---- Raw data
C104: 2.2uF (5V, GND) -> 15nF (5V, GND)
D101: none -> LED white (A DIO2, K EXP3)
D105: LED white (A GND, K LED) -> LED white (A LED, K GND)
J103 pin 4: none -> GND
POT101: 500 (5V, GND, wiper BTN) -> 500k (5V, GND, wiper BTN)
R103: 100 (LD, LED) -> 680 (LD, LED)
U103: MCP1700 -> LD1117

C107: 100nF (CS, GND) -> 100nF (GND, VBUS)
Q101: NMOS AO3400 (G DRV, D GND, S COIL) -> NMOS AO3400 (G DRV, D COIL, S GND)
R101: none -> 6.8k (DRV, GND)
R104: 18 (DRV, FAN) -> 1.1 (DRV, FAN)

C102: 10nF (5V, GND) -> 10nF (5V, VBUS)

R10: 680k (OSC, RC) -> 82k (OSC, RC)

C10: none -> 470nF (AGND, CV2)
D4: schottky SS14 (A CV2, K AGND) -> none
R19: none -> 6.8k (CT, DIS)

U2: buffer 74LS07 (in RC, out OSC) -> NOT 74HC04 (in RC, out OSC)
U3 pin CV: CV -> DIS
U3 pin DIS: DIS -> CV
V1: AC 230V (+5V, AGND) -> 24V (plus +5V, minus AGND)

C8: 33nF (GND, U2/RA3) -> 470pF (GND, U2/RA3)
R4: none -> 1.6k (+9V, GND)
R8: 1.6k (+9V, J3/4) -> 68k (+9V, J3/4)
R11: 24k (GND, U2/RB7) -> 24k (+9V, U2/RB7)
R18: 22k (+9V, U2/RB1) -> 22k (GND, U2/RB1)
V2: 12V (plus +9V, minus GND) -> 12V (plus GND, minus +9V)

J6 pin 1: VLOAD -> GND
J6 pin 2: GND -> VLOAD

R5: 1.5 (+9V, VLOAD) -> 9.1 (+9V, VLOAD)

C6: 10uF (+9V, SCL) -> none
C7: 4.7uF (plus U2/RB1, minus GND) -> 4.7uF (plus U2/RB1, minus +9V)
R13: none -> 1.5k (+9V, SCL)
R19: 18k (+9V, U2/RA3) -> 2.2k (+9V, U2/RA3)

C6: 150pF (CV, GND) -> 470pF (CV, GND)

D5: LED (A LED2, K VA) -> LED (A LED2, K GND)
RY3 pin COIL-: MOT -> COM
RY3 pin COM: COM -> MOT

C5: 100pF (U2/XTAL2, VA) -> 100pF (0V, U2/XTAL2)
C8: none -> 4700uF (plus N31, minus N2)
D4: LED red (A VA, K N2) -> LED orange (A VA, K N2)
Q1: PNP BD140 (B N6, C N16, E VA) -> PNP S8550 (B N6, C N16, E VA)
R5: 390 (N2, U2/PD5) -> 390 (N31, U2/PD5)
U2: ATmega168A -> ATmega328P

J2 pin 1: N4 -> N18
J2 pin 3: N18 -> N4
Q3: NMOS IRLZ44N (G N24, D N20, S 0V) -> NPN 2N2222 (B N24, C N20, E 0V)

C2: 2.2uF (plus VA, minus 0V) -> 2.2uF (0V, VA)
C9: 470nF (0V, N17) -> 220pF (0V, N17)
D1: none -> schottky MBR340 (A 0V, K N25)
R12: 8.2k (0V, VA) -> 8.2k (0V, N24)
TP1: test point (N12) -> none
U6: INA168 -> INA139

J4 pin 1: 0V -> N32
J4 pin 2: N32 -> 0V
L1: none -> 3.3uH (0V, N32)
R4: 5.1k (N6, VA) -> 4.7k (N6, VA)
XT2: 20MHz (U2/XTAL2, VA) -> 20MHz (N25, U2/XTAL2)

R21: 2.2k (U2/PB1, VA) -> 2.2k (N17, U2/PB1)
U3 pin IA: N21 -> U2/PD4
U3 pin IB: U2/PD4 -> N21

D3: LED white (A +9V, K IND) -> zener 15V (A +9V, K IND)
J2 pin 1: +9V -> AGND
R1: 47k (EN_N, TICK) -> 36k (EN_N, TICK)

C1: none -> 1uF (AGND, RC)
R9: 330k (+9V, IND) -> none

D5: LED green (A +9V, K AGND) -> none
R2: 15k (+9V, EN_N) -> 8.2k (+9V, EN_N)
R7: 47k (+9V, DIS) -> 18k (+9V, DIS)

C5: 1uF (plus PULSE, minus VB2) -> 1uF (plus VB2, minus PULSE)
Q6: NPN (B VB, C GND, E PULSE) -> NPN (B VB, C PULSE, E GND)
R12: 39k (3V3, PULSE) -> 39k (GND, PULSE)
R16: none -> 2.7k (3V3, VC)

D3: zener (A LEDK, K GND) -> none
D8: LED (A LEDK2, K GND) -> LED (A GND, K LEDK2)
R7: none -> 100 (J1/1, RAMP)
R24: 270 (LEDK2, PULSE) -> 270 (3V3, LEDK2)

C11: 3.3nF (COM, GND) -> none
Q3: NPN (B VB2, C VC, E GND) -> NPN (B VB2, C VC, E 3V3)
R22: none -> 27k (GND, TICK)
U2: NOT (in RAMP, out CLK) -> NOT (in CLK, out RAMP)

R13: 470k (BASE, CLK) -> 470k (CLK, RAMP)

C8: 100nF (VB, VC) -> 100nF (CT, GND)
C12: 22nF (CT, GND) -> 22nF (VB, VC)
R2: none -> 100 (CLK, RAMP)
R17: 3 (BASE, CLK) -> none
--------
Within the listing above, extract exactly the lines from the line with "C8: 33nF (GND, U2/RA3) -> 470pF (GND, U2/RA3)" to the line with "R13: 470k (BASE, CLK) -> 470k (CLK, RAMP)", the two named lines included, and no others.

◆ **Written solution**
C8: 33nF (GND, U2/RA3) -> 470pF (GND, U2/RA3)
R4: none -> 1.6k (+9V, GND)
R8: 1.6k (+9V, J3/4) -> 68k (+9V, J3/4)
R11: 24k (GND, U2/RB7) -> 24k (+9V, U2/RB7)
R18: 22k (+9V, U2/RB1) -> 22k (GND, U2/RB1)
V2: 12V (plus +9V, minus GND) -> 12V (plus GND, minus +9V)

J6 pin 1: VLOAD -> GND
J6 pin 2: GND -> VLOAD

R5: 1.5 (+9V, VLOAD) -> 9.1 (+9V, VLOAD)

C6: 10uF (+9V, SCL) -> none
C7: 4.7uF (plus U2/RB1, minus GND) -> 4.7uF (plus U2/RB1, minus +9V)
R13: none -> 1.5k (+9V, SCL)
R19: 18k (+9V, U2/RA3) -> 2.2k (+9V, U2/RA3)

C6: 150pF (CV, GND) -> 470pF (CV, GND)

D5: LED (A LED2, K VA) -> LED (A LED2, K GND)
RY3 pin COIL-: MOT -> COM
RY3 pin COM: COM -> MOT

C5: 100pF (U2/XTAL2, VA) -> 100pF (0V, U2/XTAL2)
C8: none -> 4700uF (plus N31, minus N2)
D4: LED red (A VA, K N2) -> LED orange (A VA, K N2)
Q1: PNP BD140 (B N6, C N16, E VA) -> PNP S8550 (B N6, C N16, E VA)
R5: 390 (N2, U2/PD5) -> 390 (N31, U2/PD5)
U2: ATmega168A -> ATmega328P

J2 pin 1: N4 -> N18
J2 pin 3: N18 -> N4
Q3: NMOS IRLZ44N (G N24, D N20, S 0V) -> NPN 2N2222 (B N24, C N20, E 0V)

C2: 2.2uF (plus VA, minus 0V) -> 2.2uF (0V, VA)
C9: 470nF (0V, N17) -> 220pF (0V, N17)
D1: none -> schottky MBR340 (A 0V, K N25)
R12: 8.2k (0V, VA) -> 8.2k (0V, N24)
TP1: test point (N12) -> none
U6: INA168 -> INA139

J4 pin 1: 0V -> N32
J4 pin 2: N32 -> 0V
L1: none -> 3.3uH (0V, N32)
R4: 5.1k (N6, VA) -> 4.7k (N6, VA)
XT2: 20MHz (U2/XTAL2, VA) -> 20MHz (N25, U2/XTAL2)

R21: 2.2k (U2/PB1, VA) -> 2.2k (N17, U2/PB1)
U3 pin IA: N21 -> U2/PD4
U3 pin IB: U2/PD4 -> N21

D3: LED white (A +9V, K IND) -> zener 15V (A +9V, K IND)
J2 pin 1: +9V -> AGND
R1: 47k (EN_N, TICK) -> 36k (EN_N, TICK)

C1: none -> 1uF (AGND, RC)
R9: 330k (+9V, IND) -> none

D5: LED green (A +9V, K AGND) -> none
R2: 15k (+9V, EN_N) -> 8.2k (+9V, EN_N)
R7: 47k (+9V, DIS) -> 18k (+9V, DIS)

C5: 1uF (plus PULSE, minus VB2) -> 1uF (plus VB2, minus PULSE)
Q6: NPN (B VB, C GND, E PULSE) -> NPN (B VB, C PULSE, E GND)
R12: 39k (3V3, PULSE) -> 39k (GND, PULSE)
R16: none -> 2.7k (3V3, VC)

D3: zener (A LEDK, K GND) -> none
D8: LED (A LEDK2, K GND) -> LED (A GND, K LEDK2)
R7: none -> 100 (J1/1, RAMP)
R24: 270 (LEDK2, PULSE) -> 270 (3V3, LEDK2)

C11: 3.3nF (COM, GND) -> none
Q3: NPN (B VB2, C VC, E GND) -> NPN (B VB2, C VC, E 3V3)
R22: none -> 27k (GND, TICK)
U2: NOT (in RAMP, out CLK) -> NOT (in CLK, out RAMP)

R13: 470k (BASE, CLK) -> 470k (CLK, RAMP)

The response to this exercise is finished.